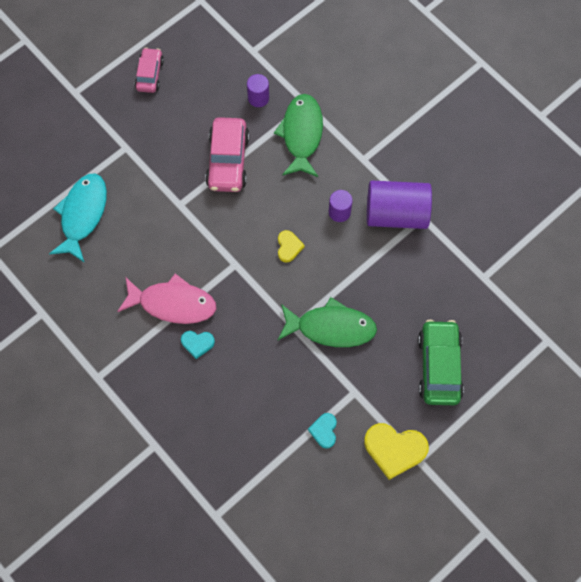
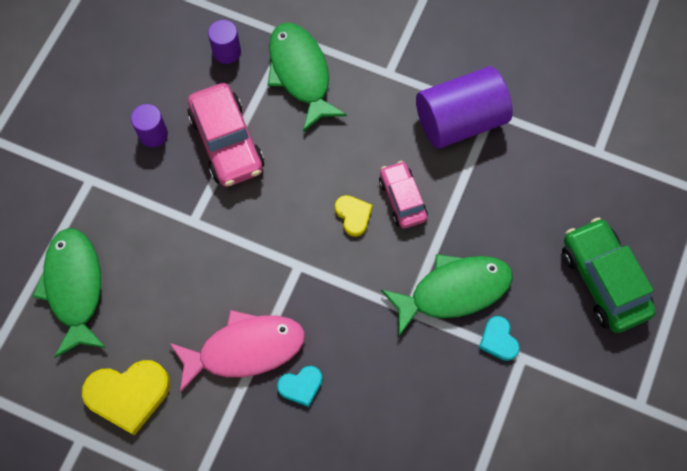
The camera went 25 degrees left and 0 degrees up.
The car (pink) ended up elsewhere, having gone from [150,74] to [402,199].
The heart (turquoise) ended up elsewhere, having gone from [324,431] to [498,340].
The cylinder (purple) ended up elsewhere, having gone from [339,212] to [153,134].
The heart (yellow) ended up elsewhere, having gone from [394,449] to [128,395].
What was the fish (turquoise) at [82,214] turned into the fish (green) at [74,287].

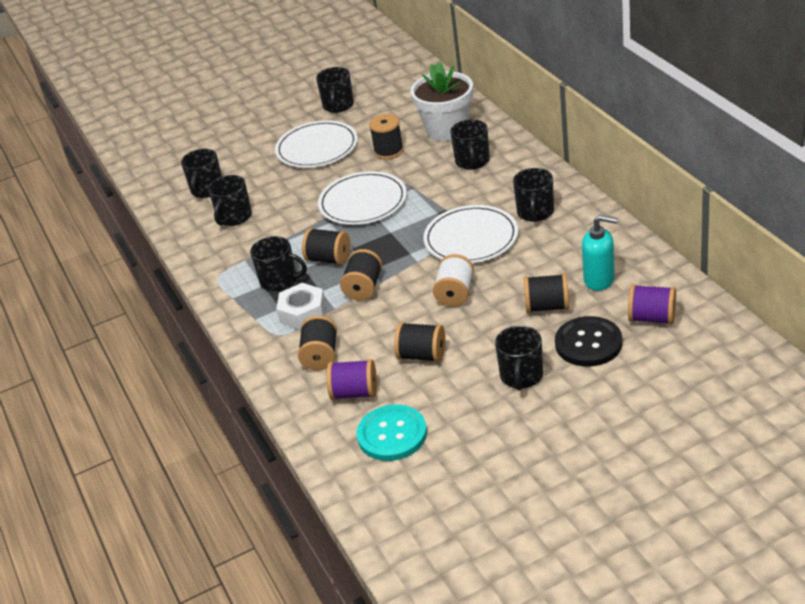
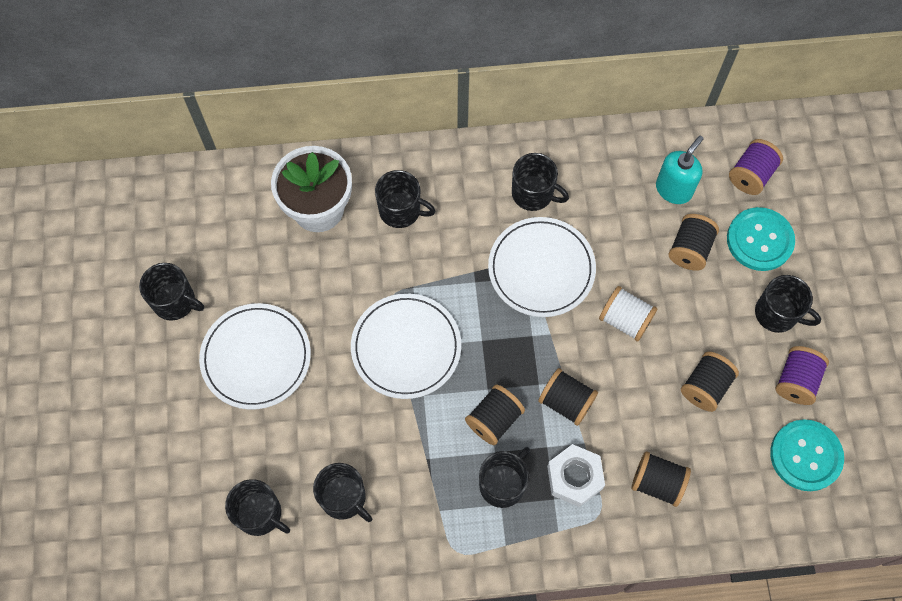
The camera went 75 degrees left and 30 degrees up.
The second view lost the spool (black) at [388,151].
The spool (purple) ended up elsewhere, having gone from [355,393] to [796,381].
What was the button (black) at [588,343] turned into the button (turquoise) at [759,240].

### WHAT YOU NEED TO DO
Reproduce, word for word, the lines of the data from the one that contains "The spool (purple)" to the end, both ends included.

### TASK RESULT
The spool (purple) ended up elsewhere, having gone from [355,393] to [796,381].
What was the button (black) at [588,343] turned into the button (turquoise) at [759,240].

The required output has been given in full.